## [Instructions for the task]
Within the lines below, find those that hold the string "donut" and copy each one.

Records from a collection:
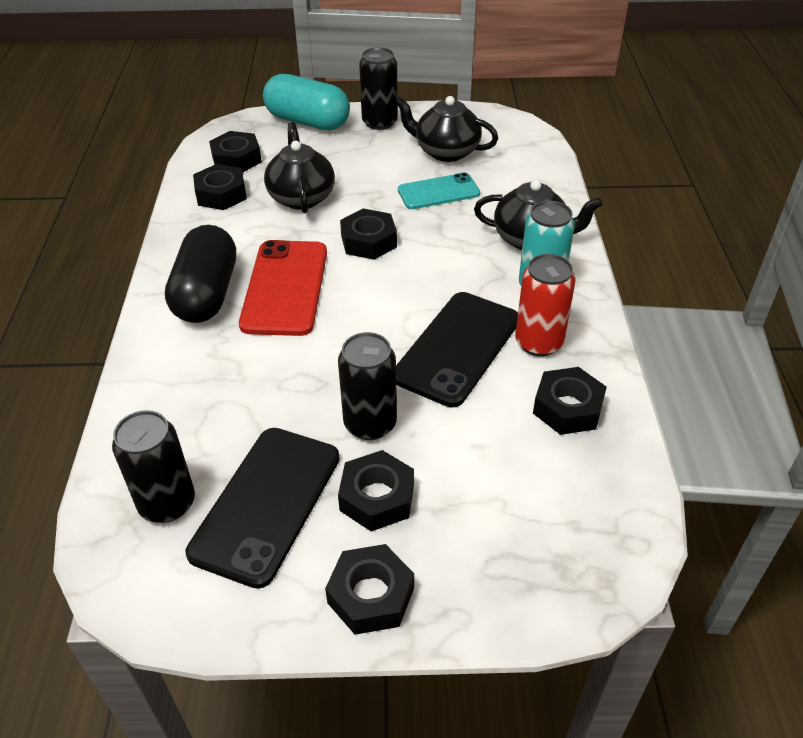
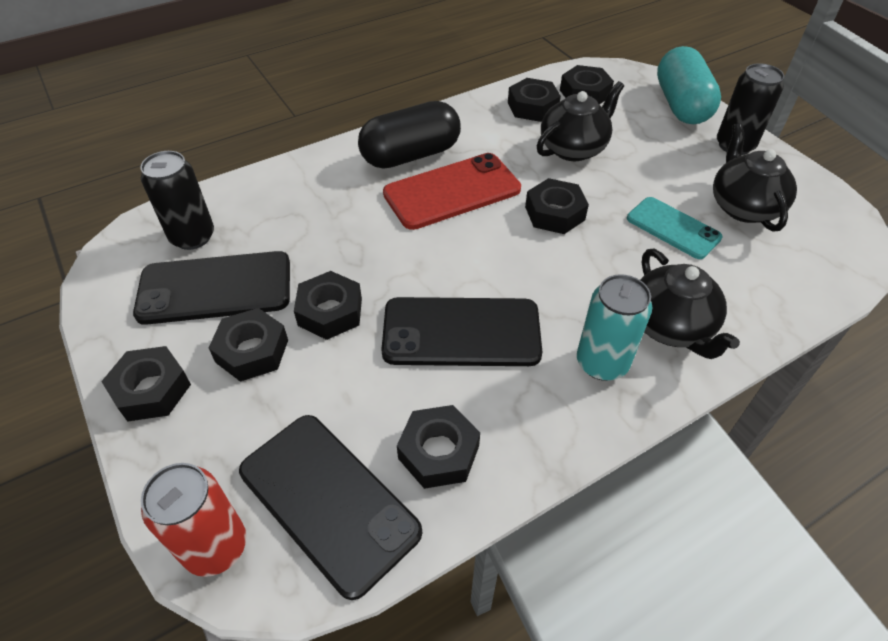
camera: 60 degrees right, 5 degrees up
black can [338,332,397,440] -> black nut [294,271,362,340]
red can [515,254,575,356] -> red can moved to [141,463,246,577]
none -> black phone [239,415,422,600]

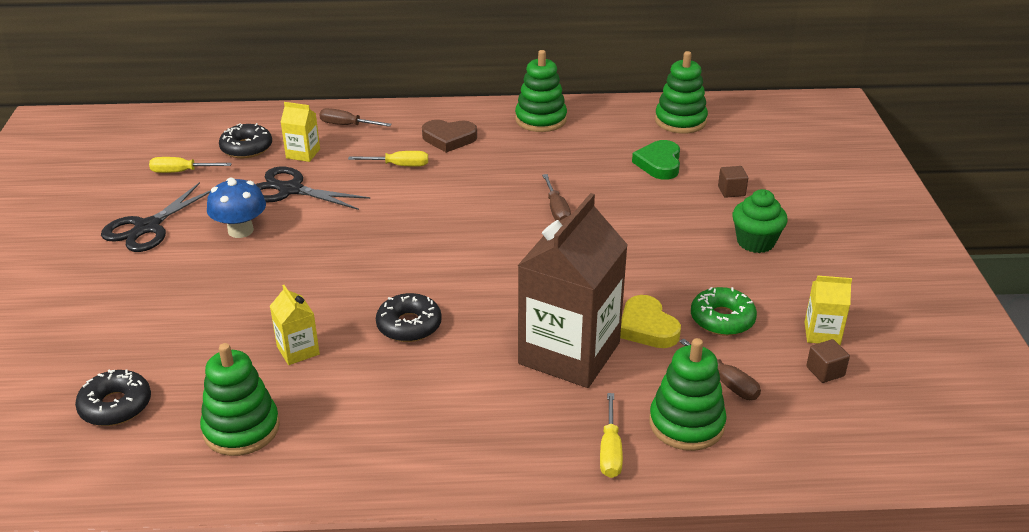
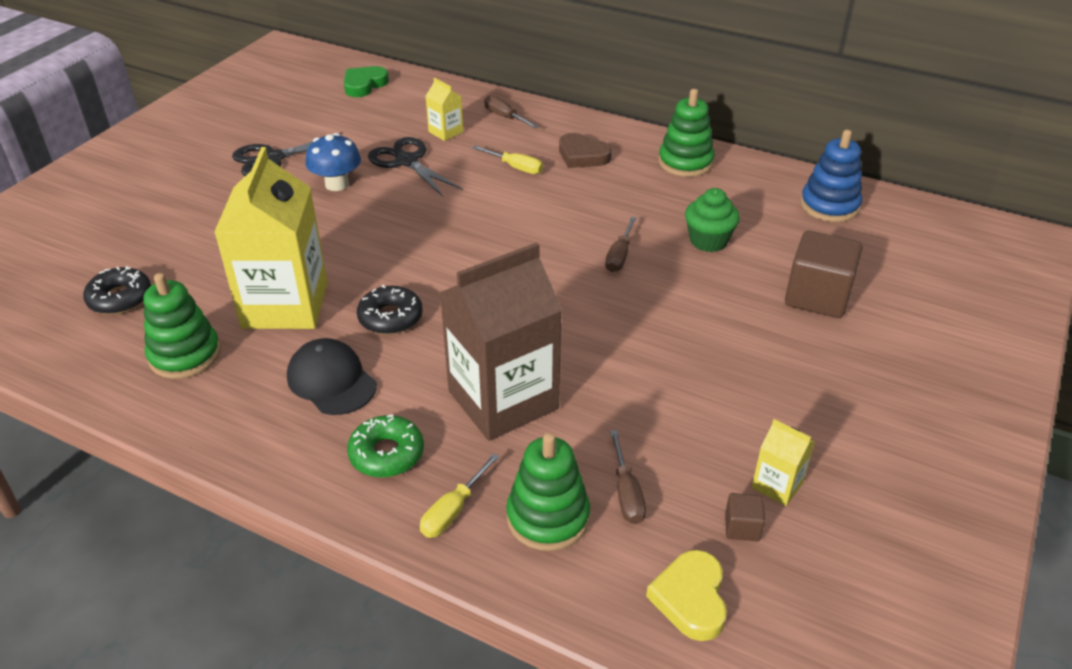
camera: 30 degrees right, 5 degrees up
yellow screwdriver [149,157,232,173] -> none
black donut [219,123,272,158] -> none
yellow carton [270,285,320,365] -> yellow carton [214,147,328,329], size x2.32
yellow heart [620,295,681,348] -> yellow heart moved to [646,550,727,641]
green heart [632,140,680,180] -> green heart moved to [344,66,389,97]
green stacking toy [655,51,708,134] -> blue stacking toy [800,130,862,222]
green donut [691,287,757,336] -> green donut moved to [347,414,424,478]
brown cube [718,166,748,198] -> brown cube [785,230,863,318], size x2.20
green cupcake [733,189,788,253] -> green cupcake moved to [685,188,740,252]
none -> black cap [287,338,377,415]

## [Expected answer]
black donut [219,123,272,158] -> none
green donut [691,287,757,336] -> green donut moved to [347,414,424,478]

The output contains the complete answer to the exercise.